━━ Given data ━━

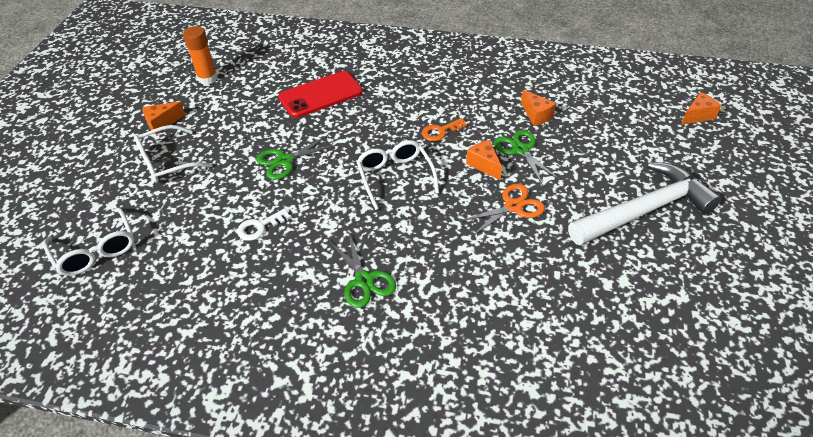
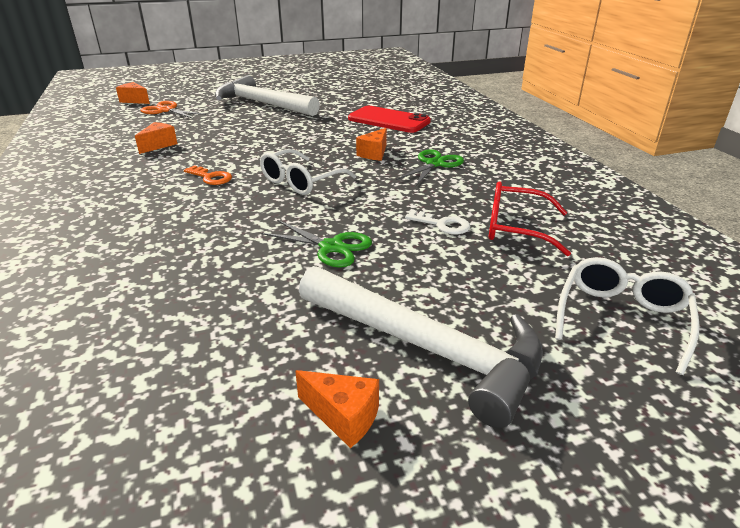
camera: 120 degrees left, 15 degrees down
(166, 162) = (427, 348): white glasses -> white hammer
(207, 78) = (155, 435): orange glue stick -> none
(216, 266) = (515, 228): none -> red glasses
(321, 95) = (168, 270): red phone -> red phone (389, 120)
(484, 165) = (251, 152): orange cheese -> orange cheese (374, 154)
(513, 207) = (296, 135): orange scissors -> orange scissors (166, 110)
(520, 150) = (218, 143): green scissors -> none

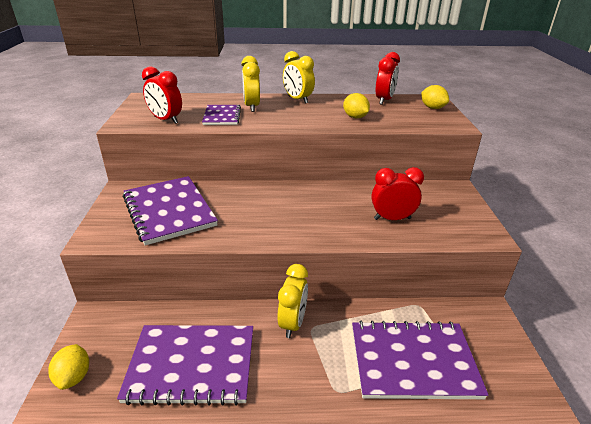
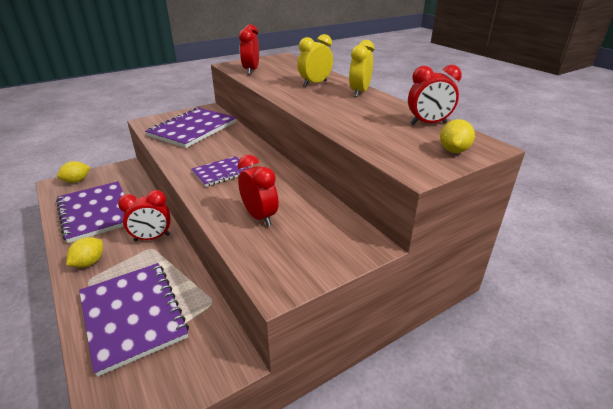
camera: 60 degrees right, 0 degrees up
(222, 116) = (281, 81): purple notebook -> purple notebook (221, 172)
(293, 323) = (152, 238): yellow clock -> red clock
(355, 117) = (354, 120): yellow lemon -> yellow lemon (89, 263)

━━━

__Required work__.
Return exactly the stretch above whose first line contains "(166, 162) = (427, 348): white" and whose last line contains "camera: 60 degrees right, 0 degrees up", and nothing outside it. The pictures should not appear.

__Answer to the exercise__.
(166, 162) = (427, 348): white glasses -> white hammer
(207, 78) = (155, 435): orange glue stick -> none
(216, 266) = (515, 228): none -> red glasses
(321, 95) = (168, 270): red phone -> red phone (389, 120)
(484, 165) = (251, 152): orange cheese -> orange cheese (374, 154)
(513, 207) = (296, 135): orange scissors -> orange scissors (166, 110)
(520, 150) = (218, 143): green scissors -> none

camera: 60 degrees right, 0 degrees up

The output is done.